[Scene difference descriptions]

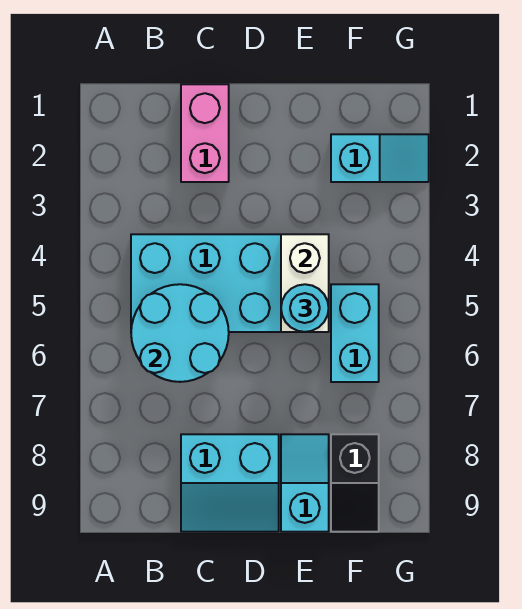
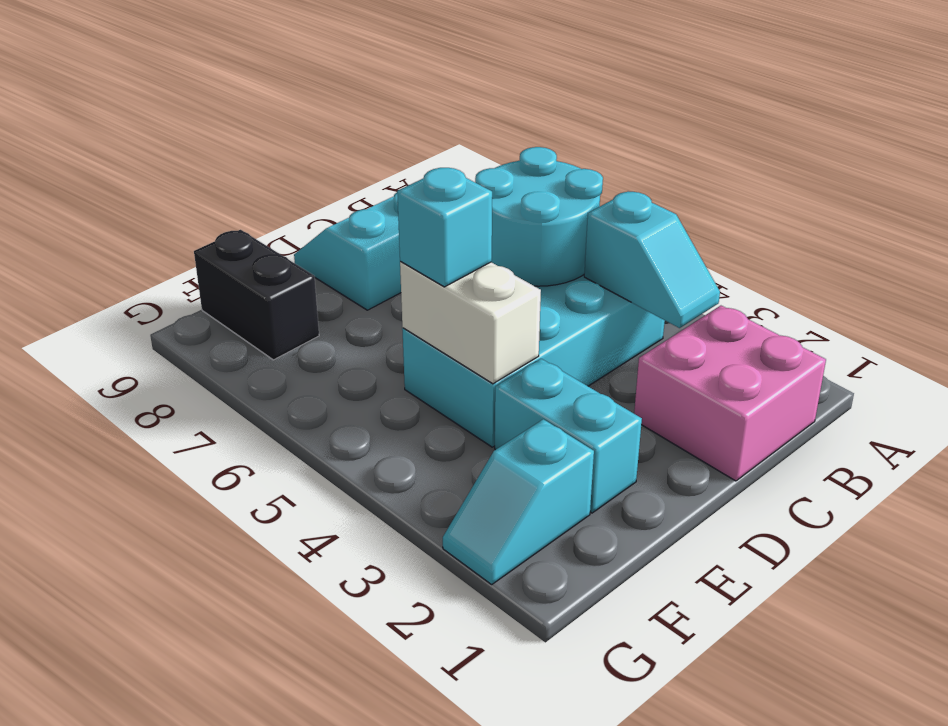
pink brick C1:C2 level 1 -> pink brick B1:C2 level 1
cyan round brick E5 level 3 -> cyan brick E5 level 3
cyan slope E8:E9 level 1 top 9 -> cyan slope B3:B4 level 2 top 4
cyan brick F5:F6 level 1 -> cyan brick E2:E3 level 1
black slope F8:F9 level 1 top 8 -> black brick F8:F9 level 1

- _About this exercise_
Where a line of the data holds "brick", show that line.

- _Result of the task_
pink brick C1:C2 level 1 -> pink brick B1:C2 level 1
cyan round brick E5 level 3 -> cyan brick E5 level 3
cyan brick F5:F6 level 1 -> cyan brick E2:E3 level 1
black slope F8:F9 level 1 top 8 -> black brick F8:F9 level 1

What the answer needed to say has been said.